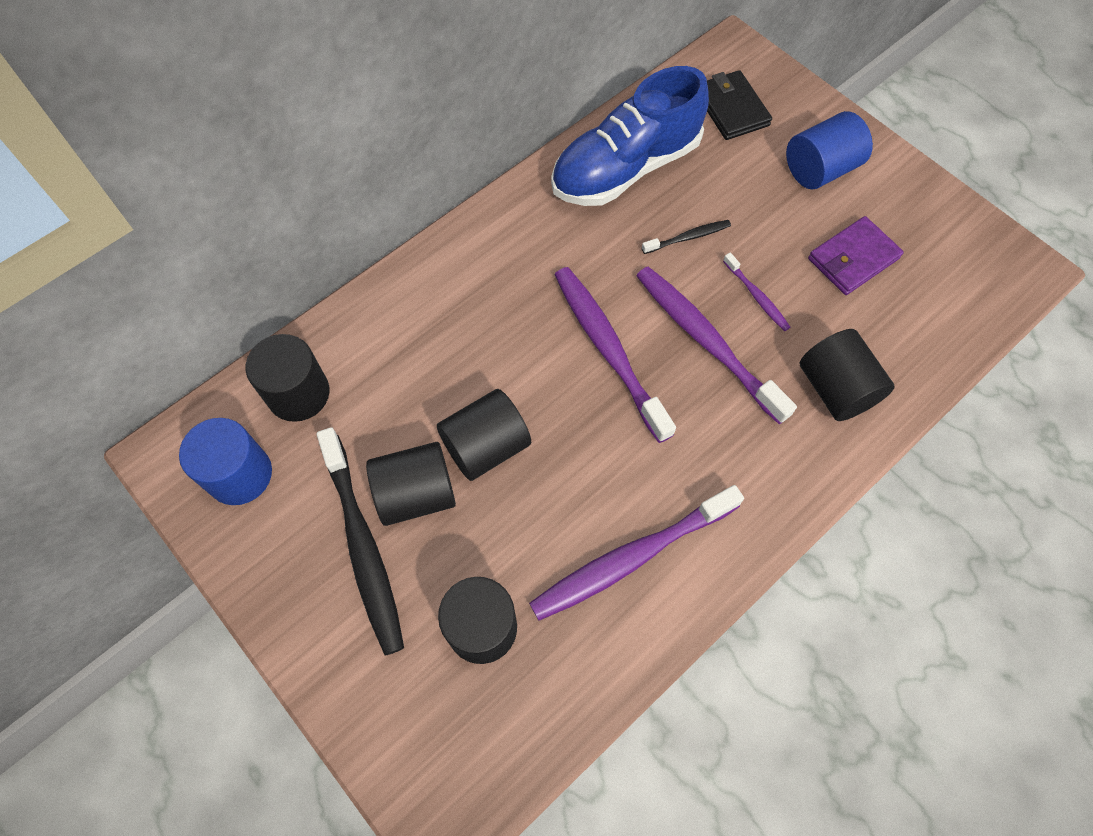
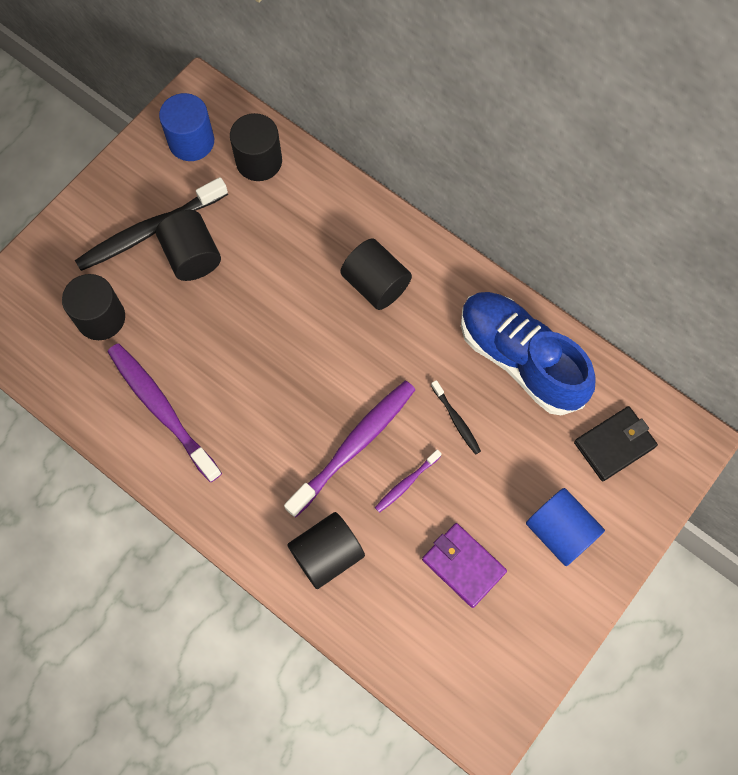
camera: 80 degrees right, 5 degrees up
(486, 446) = (235, 295): black cylinder -> black cylinder (375, 284)
(608, 350) = (333, 370): purple toothbrush -> none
# # # # #
**TASK REQUIREMENTS:** Each line of the material is to be output exactly. Images are not part of the expected output.

**SOLUTION TO THIS PROBLEM:**
camera: 80 degrees right, 5 degrees up
(486, 446) = (235, 295): black cylinder -> black cylinder (375, 284)
(608, 350) = (333, 370): purple toothbrush -> none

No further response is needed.